* GOAL OF THE EXERCISE
When you print the records, keep every line identical to the original.

(ENTRIES SHOWN)

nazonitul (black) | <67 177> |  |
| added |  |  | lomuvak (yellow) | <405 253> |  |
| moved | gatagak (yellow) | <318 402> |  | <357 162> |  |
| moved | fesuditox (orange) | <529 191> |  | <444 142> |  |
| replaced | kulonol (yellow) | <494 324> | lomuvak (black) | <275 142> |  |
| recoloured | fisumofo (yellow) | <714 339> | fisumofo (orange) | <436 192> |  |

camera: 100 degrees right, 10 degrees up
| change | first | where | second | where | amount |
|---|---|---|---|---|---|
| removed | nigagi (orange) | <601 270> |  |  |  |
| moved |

(End ENTRIES SHOWN)

* RESPONSE FOR THIS EXERCISE
nazonitul (black) | <67 177> |  |
| added |  |  | lomuvak (yellow) | <405 253> |  |
| moved | gatagak (yellow) | <318 402> |  | <357 162> |  |
| moved | fesuditox (orange) | <529 191> |  | <444 142> |  |
| replaced | kulonol (yellow) | <494 324> | lomuvak (black) | <275 142> |  |
| recoloured | fisumofo (yellow) | <714 339> | fisumofo (orange) | <436 192> |  |

camera: 100 degrees right, 10 degrees up
| change | first | where | second | where | amount |
|---|---|---|---|---|---|
| removed | nigagi (orange) | <601 270> |  |  |  |
| moved |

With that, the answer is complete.